Material to process Start Marker

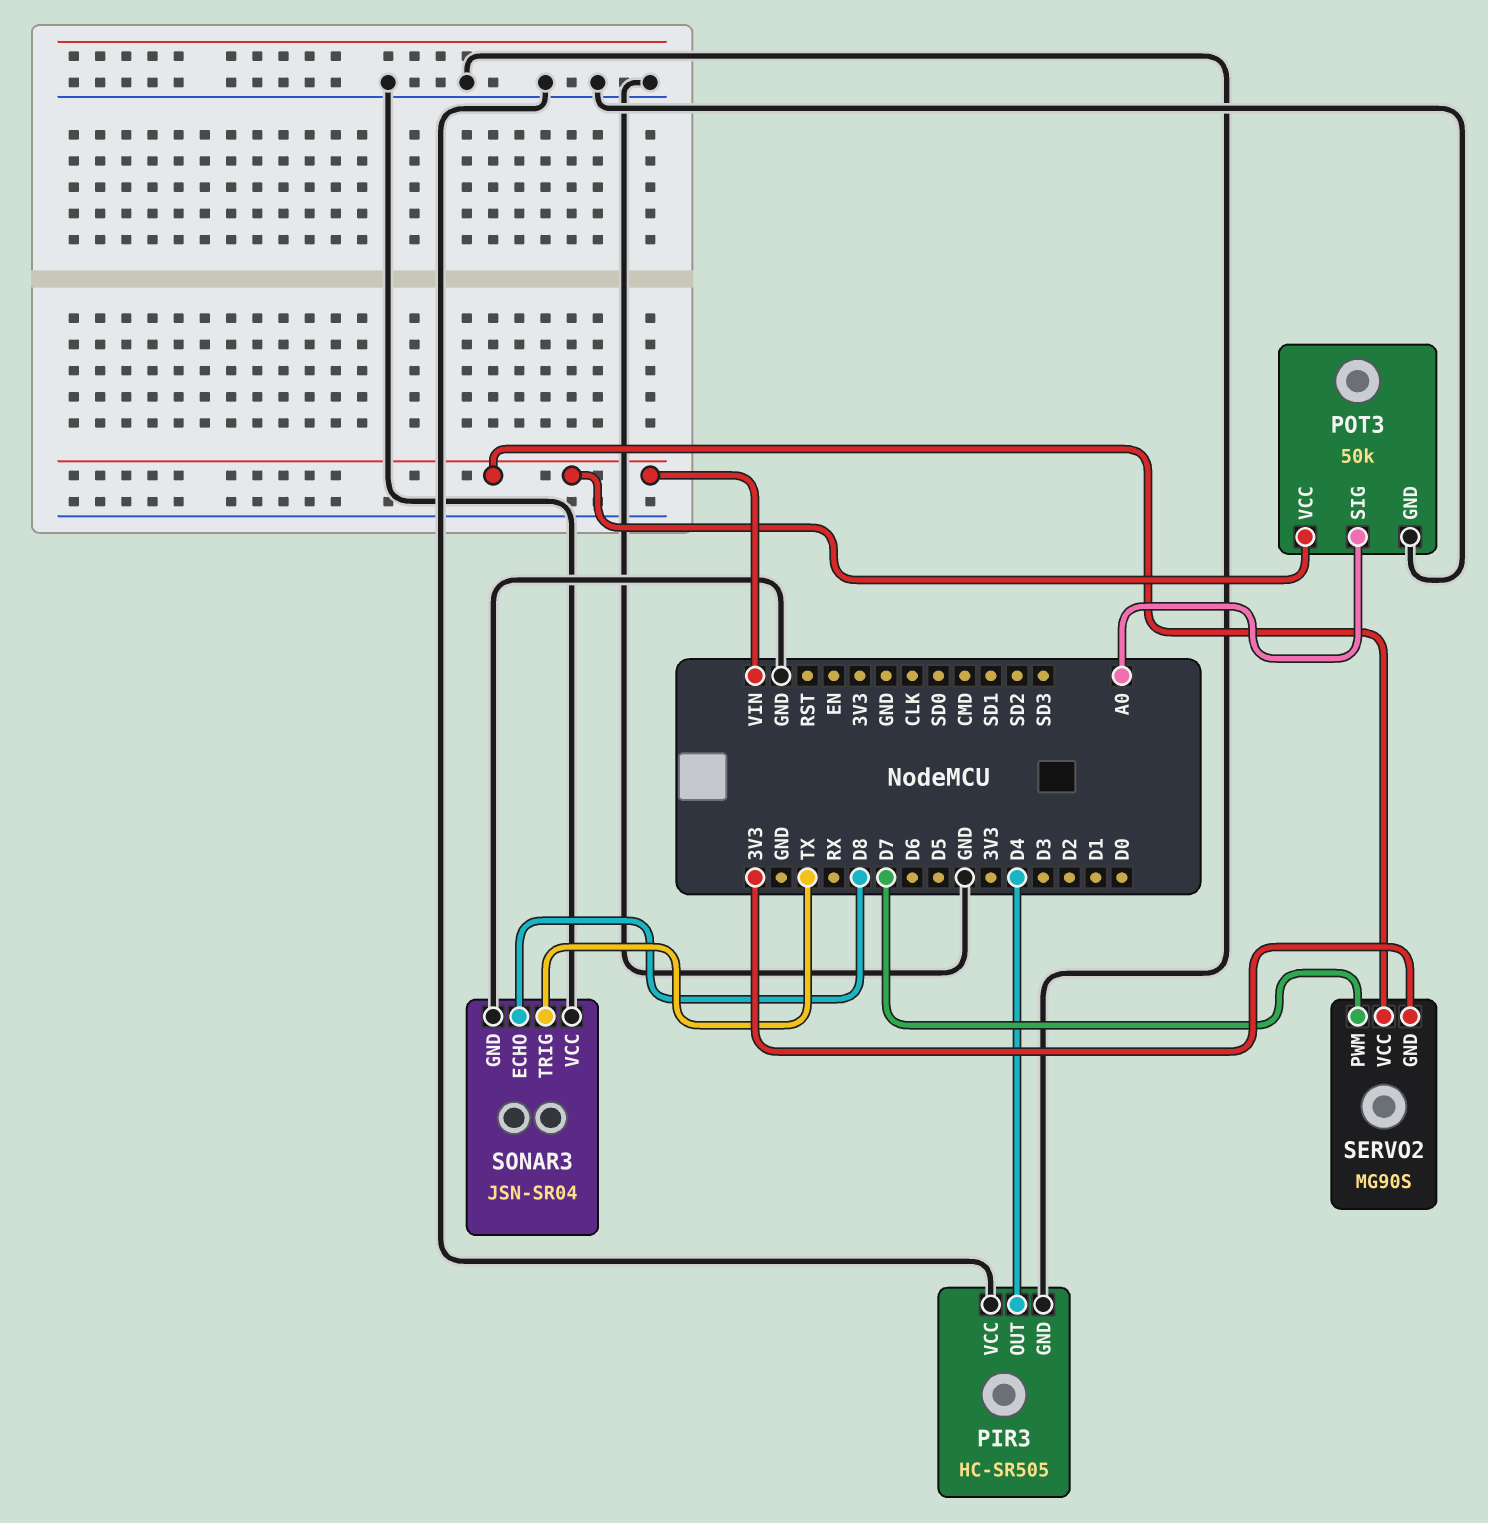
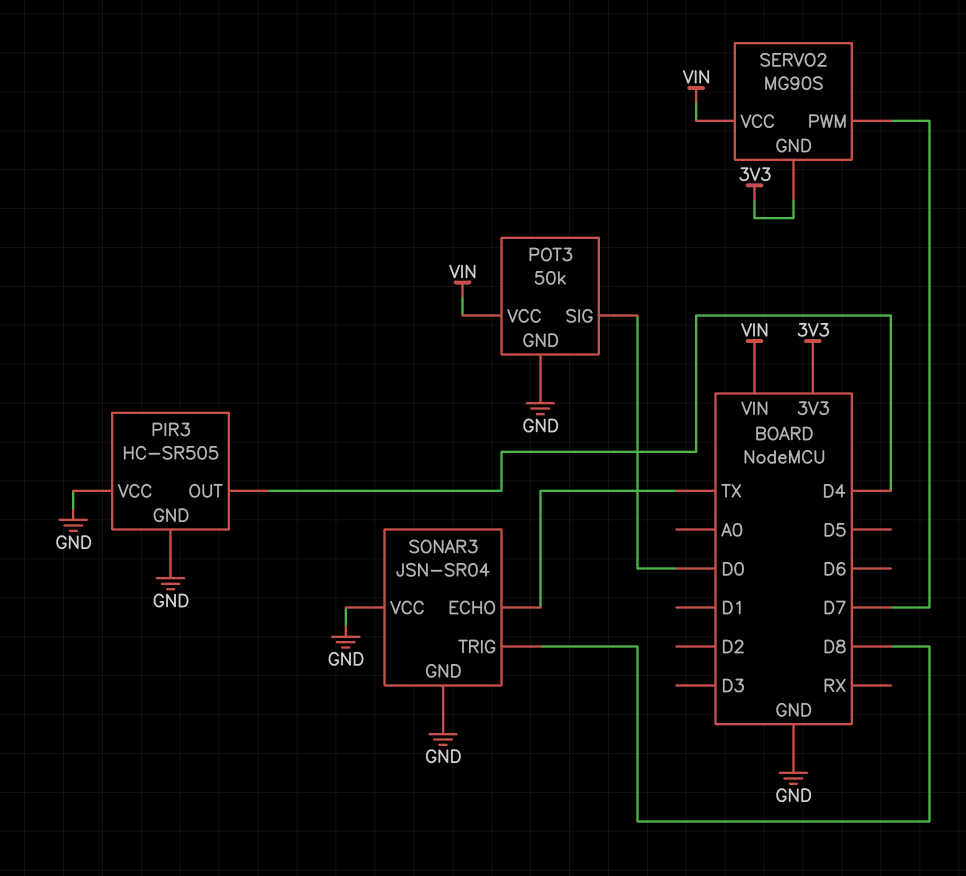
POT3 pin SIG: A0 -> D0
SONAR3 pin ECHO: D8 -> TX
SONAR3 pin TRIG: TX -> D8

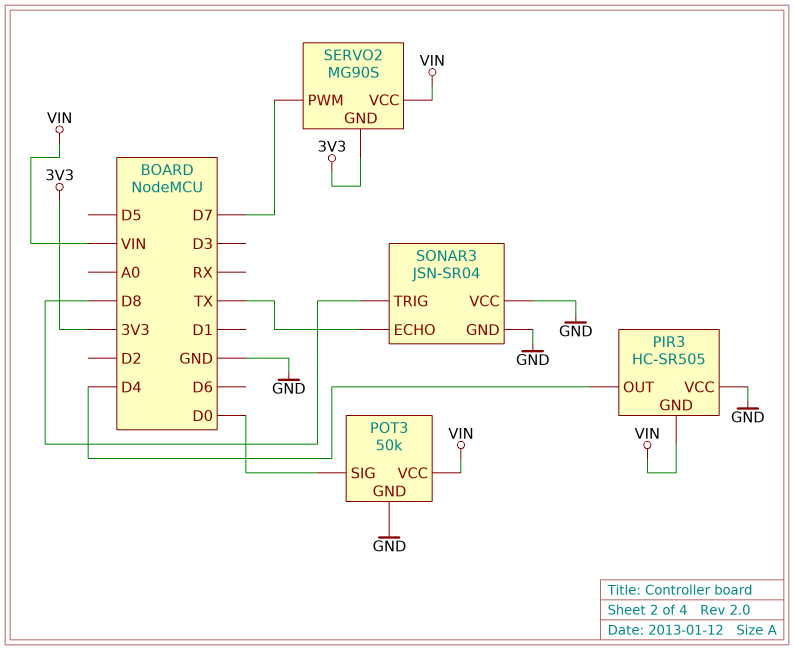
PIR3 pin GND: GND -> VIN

Material to process End Marker
Material to process Start Marker

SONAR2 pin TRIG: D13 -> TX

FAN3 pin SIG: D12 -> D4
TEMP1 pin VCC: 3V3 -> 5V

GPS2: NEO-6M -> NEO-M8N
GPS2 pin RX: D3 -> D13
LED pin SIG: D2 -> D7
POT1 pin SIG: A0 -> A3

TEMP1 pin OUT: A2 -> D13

Material to process End Marker

Action item
From the records above, retype only the lines starting at the line that contains "LED pin SIG: D2 -> D7" and ending at the line that contains "TEMP1 pin OUT: A2 -> D13", both included.

Response to the exercise
LED pin SIG: D2 -> D7
POT1 pin SIG: A0 -> A3

TEMP1 pin OUT: A2 -> D13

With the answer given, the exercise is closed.